Copy the records below without altering a single word.

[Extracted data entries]
--------------------------------
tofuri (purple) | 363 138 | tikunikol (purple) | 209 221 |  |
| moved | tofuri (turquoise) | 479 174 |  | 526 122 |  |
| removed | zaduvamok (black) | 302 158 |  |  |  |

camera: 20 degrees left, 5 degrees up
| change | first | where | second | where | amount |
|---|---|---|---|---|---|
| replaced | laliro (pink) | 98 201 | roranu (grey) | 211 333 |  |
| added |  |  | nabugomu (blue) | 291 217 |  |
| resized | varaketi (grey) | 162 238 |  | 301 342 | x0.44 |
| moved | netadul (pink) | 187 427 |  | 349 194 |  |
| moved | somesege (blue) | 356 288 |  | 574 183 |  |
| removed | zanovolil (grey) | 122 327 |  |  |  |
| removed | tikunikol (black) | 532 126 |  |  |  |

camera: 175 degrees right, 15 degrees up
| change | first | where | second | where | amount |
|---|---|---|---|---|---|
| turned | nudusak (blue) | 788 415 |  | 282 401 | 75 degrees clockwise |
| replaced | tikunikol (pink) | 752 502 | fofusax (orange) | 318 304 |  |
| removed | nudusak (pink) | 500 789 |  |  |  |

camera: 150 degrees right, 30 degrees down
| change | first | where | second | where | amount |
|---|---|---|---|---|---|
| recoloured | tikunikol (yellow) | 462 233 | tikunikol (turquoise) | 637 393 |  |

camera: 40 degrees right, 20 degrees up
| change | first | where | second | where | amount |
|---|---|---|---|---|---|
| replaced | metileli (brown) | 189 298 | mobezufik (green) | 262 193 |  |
--------------------------------
Response to this task >>
tofuri (purple) | 363 138 | tikunikol (purple) | 209 221 |  |
| moved | tofuri (turquoise) | 479 174 |  | 526 122 |  |
| removed | zaduvamok (black) | 302 158 |  |  |  |

camera: 20 degrees left, 5 degrees up
| change | first | where | second | where | amount |
|---|---|---|---|---|---|
| replaced | laliro (pink) | 98 201 | roranu (grey) | 211 333 |  |
| added |  |  | nabugomu (blue) | 291 217 |  |
| resized | varaketi (grey) | 162 238 |  | 301 342 | x0.44 |
| moved | netadul (pink) | 187 427 |  | 349 194 |  |
| moved | somesege (blue) | 356 288 |  | 574 183 |  |
| removed | zanovolil (grey) | 122 327 |  |  |  |
| removed | tikunikol (black) | 532 126 |  |  |  |

camera: 175 degrees right, 15 degrees up
| change | first | where | second | where | amount |
|---|---|---|---|---|---|
| turned | nudusak (blue) | 788 415 |  | 282 401 | 75 degrees clockwise |
| replaced | tikunikol (pink) | 752 502 | fofusax (orange) | 318 304 |  |
| removed | nudusak (pink) | 500 789 |  |  |  |

camera: 150 degrees right, 30 degrees down
| change | first | where | second | where | amount |
|---|---|---|---|---|---|
| recoloured | tikunikol (yellow) | 462 233 | tikunikol (turquoise) | 637 393 |  |

camera: 40 degrees right, 20 degrees up
| change | first | where | second | where | amount |
|---|---|---|---|---|---|
| replaced | metileli (brown) | 189 298 | mobezufik (green) | 262 193 |  |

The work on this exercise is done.